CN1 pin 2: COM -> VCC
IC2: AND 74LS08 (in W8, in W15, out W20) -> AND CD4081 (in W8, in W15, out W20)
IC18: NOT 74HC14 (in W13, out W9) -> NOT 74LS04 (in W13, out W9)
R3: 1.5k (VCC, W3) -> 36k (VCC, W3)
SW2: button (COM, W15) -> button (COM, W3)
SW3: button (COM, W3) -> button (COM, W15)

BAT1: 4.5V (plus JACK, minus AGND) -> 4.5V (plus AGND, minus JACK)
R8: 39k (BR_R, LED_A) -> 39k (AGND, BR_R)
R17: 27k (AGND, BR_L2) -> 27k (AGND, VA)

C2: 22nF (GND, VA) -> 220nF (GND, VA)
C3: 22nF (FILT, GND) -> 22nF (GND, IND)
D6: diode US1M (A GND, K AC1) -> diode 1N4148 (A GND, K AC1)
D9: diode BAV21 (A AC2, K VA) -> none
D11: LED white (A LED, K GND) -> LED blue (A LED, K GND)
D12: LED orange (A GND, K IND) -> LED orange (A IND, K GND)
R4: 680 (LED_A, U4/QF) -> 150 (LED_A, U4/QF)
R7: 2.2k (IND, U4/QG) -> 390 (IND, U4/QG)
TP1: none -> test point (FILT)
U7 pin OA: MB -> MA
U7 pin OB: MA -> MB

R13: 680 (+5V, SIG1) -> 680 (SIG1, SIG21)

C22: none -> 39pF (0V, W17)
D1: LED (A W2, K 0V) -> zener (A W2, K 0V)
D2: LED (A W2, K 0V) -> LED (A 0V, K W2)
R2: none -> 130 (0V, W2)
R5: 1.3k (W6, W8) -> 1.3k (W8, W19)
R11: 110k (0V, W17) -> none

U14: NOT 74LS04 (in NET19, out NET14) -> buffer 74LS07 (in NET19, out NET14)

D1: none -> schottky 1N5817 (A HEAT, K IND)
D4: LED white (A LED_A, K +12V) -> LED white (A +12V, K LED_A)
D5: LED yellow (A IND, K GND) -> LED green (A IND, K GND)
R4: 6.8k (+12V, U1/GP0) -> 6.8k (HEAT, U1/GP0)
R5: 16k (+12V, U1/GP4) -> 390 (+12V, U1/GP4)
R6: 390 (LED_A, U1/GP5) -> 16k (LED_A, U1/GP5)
####################
Task item: Look over the listing. Pull out every line with the string "AGND" in it.

Exercise result:
BAT1: 4.5V (plus JACK, minus AGND) -> 4.5V (plus AGND, minus JACK)
R8: 39k (BR_R, LED_A) -> 39k (AGND, BR_R)
R17: 27k (AGND, BR_L2) -> 27k (AGND, VA)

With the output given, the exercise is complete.